• WORK REQUIRED
All pictures must be dropped, while the entries are given again word for word.

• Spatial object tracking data
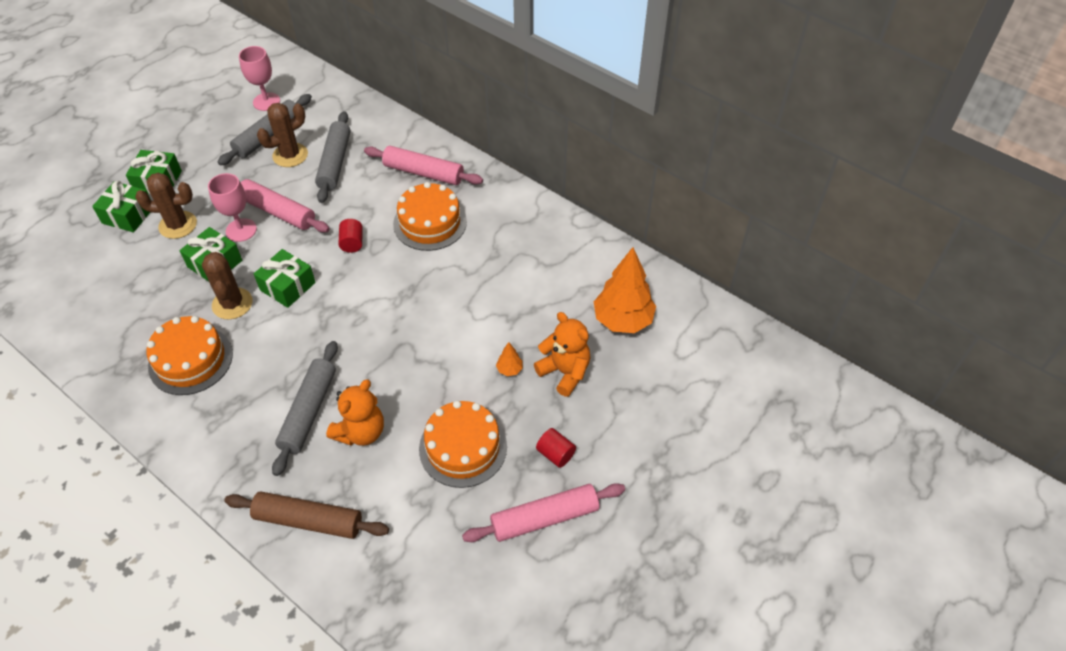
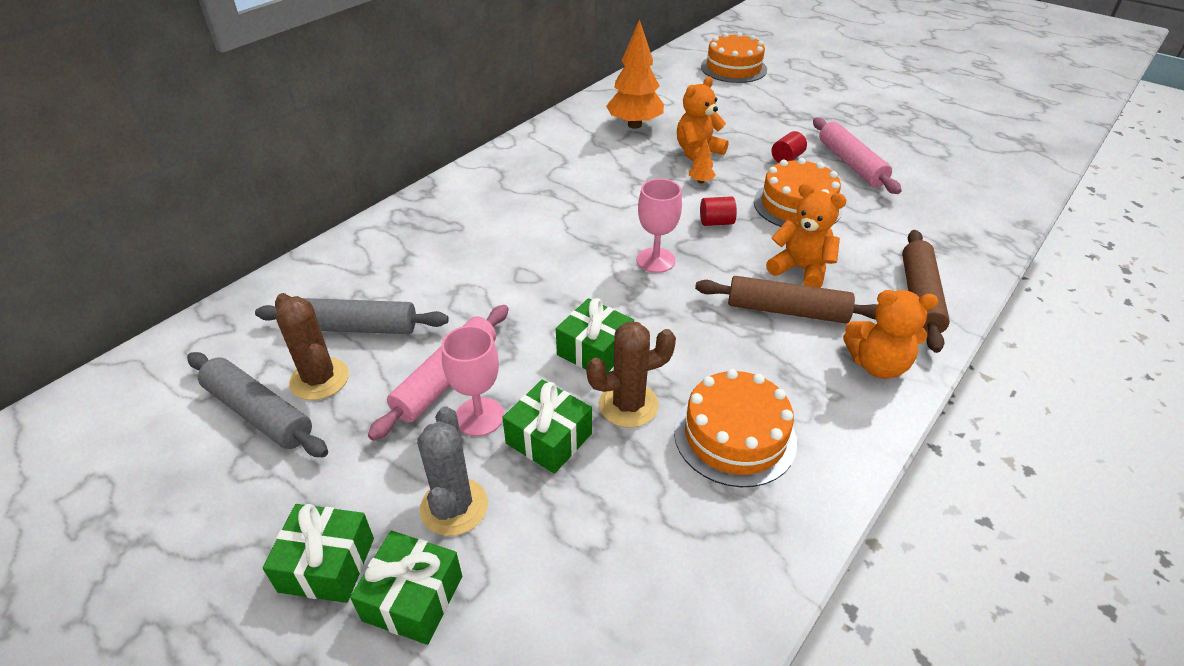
camera: 90 degrees left, 10 degrees down
(178, 225) = (454, 507): brown cactus -> grey cactus
(235, 463) = (877, 365): none -> orange teddy bear
(266, 102) = (159, 428): pink goblet -> pink goblet (655, 260)
(308, 411) = (787, 311): grey rolling pin -> brown rolling pin
(352, 243) = (520, 297): red cylinder -> red cylinder (716, 222)
(423, 173) = (402, 245): pink rolling pin -> none
(430, 223) = (493, 237): orange cake -> orange cake (733, 68)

• OUTPUT
camera: 90 degrees left, 10 degrees down
(178, 225) = (454, 507): brown cactus -> grey cactus
(235, 463) = (877, 365): none -> orange teddy bear
(266, 102) = (159, 428): pink goblet -> pink goblet (655, 260)
(308, 411) = (787, 311): grey rolling pin -> brown rolling pin
(352, 243) = (520, 297): red cylinder -> red cylinder (716, 222)
(423, 173) = (402, 245): pink rolling pin -> none
(430, 223) = (493, 237): orange cake -> orange cake (733, 68)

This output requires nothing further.